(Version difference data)
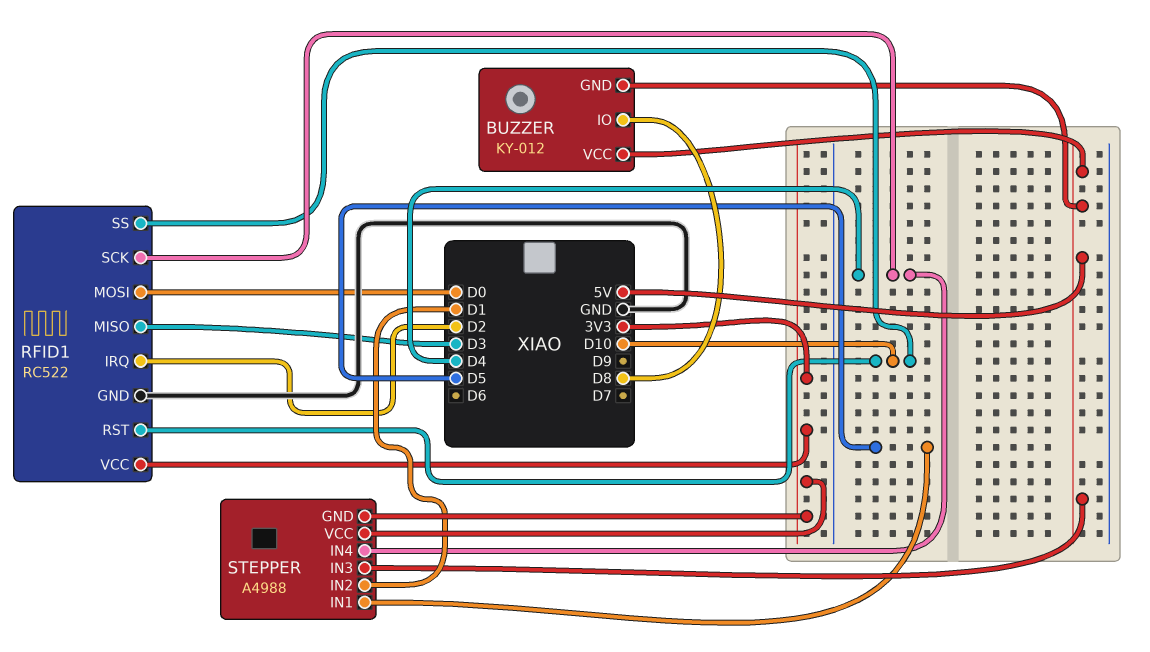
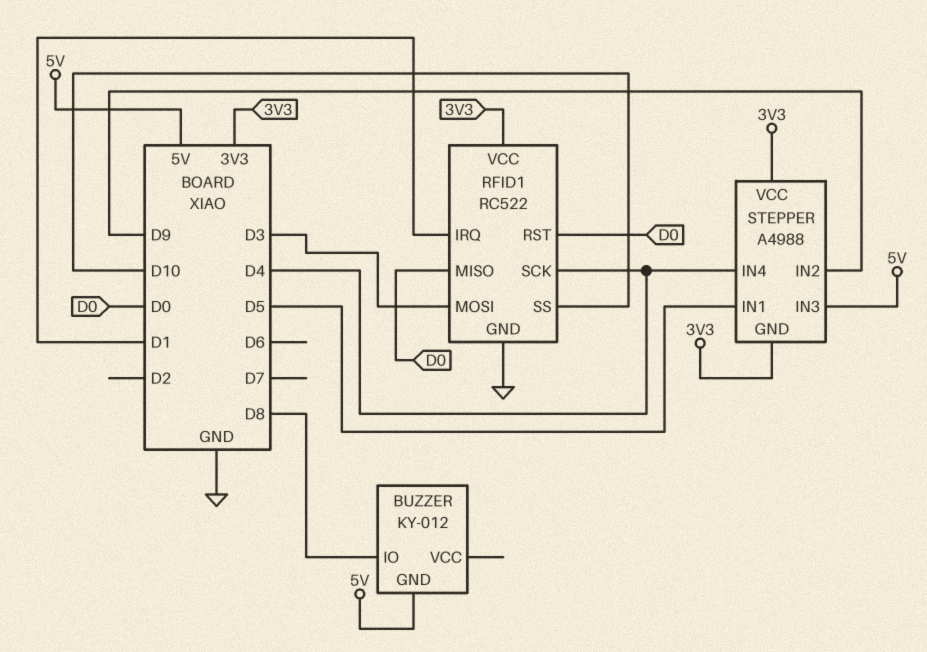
BUZZER pin VCC: 5V -> none
RFID1 pin IRQ: D2 -> D1
RFID1 pin MISO: D3 -> D0
RFID1 pin MOSI: D0 -> D3
RFID1 pin RST: D10 -> D0
STEPPER pin IN2: D1 -> D9

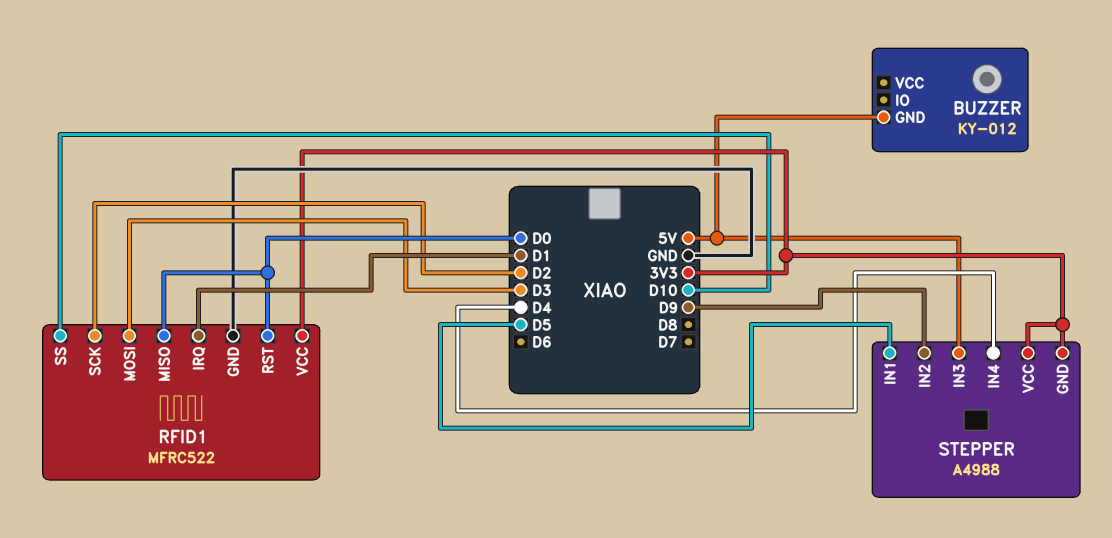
BUZZER pin IO: D8 -> none
RFID1: RC522 -> MFRC522
RFID1 pin SCK: D4 -> D2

**EXERCISE DETAILS:** For every entry, return its exact wording and leave out any image.

**YOUR RESPONSE:**
BUZZER pin VCC: 5V -> none
RFID1 pin IRQ: D2 -> D1
RFID1 pin MISO: D3 -> D0
RFID1 pin MOSI: D0 -> D3
RFID1 pin RST: D10 -> D0
STEPPER pin IN2: D1 -> D9

BUZZER pin IO: D8 -> none
RFID1: RC522 -> MFRC522
RFID1 pin SCK: D4 -> D2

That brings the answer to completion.